> [Exercise goal]: Take the line with "D3: schottky MBR340" and the rest of the lines after it, to the end of the entries, and restate them exactly.

> [Provided data]:
BEGIN
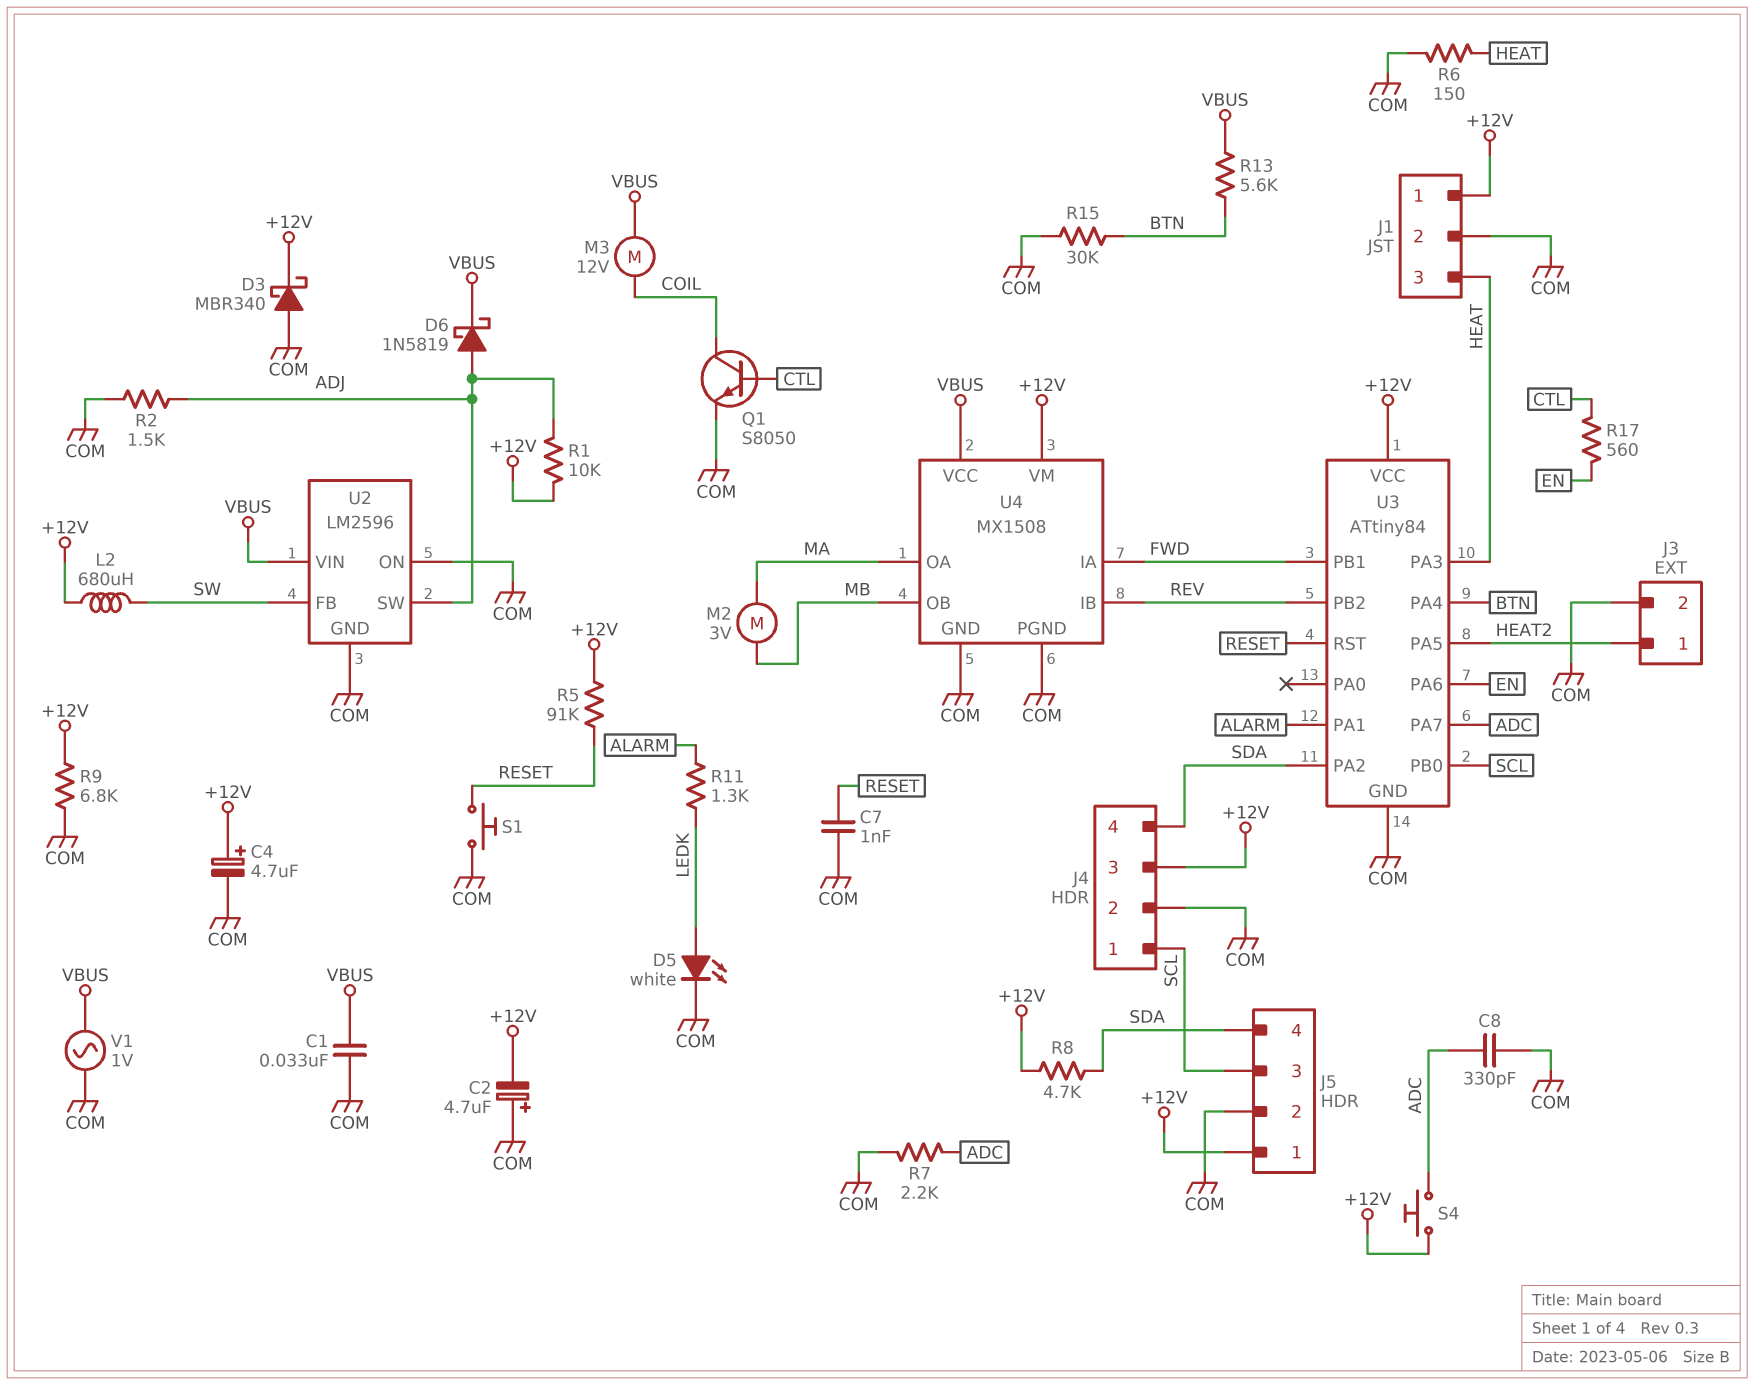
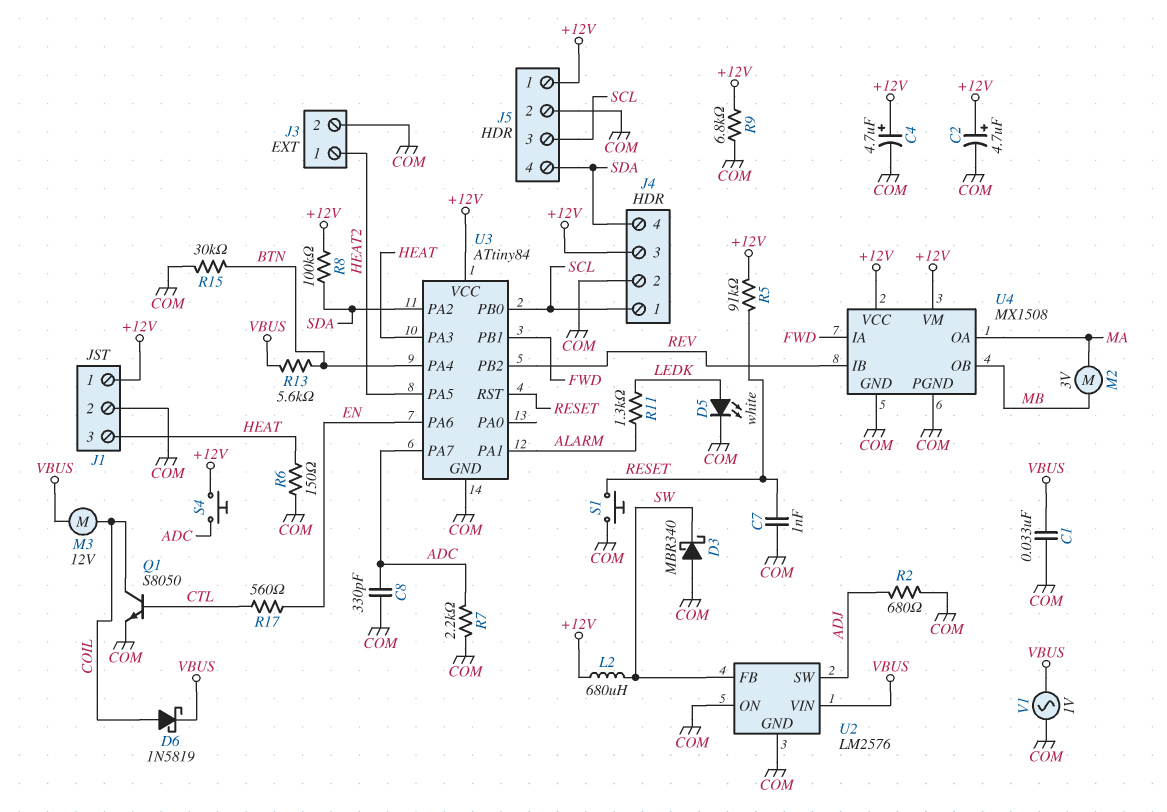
C2: 4.7uF (plus COM, minus +12V) -> 4.7uF (plus +12V, minus COM)
D3: schottky MBR340 (A COM, K +12V) -> schottky MBR340 (A COM, K SW)
D6: schottky 1N5819 (A ADJ, K VBUS) -> schottky 1N5819 (A COIL, K VBUS)
R1: 10k (+12V, ADJ) -> none
R2: 1.5k (ADJ, COM) -> 680 (ADJ, COM)
R8: 4.7k (+12V, SDA) -> 100k (+12V, SDA)
U2: LM2596 -> LM2576
U4 pin VCC: VBUS -> +12V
END
> [Output]:
D3: schottky MBR340 (A COM, K +12V) -> schottky MBR340 (A COM, K SW)
D6: schottky 1N5819 (A ADJ, K VBUS) -> schottky 1N5819 (A COIL, K VBUS)
R1: 10k (+12V, ADJ) -> none
R2: 1.5k (ADJ, COM) -> 680 (ADJ, COM)
R8: 4.7k (+12V, SDA) -> 100k (+12V, SDA)
U2: LM2596 -> LM2576
U4 pin VCC: VBUS -> +12V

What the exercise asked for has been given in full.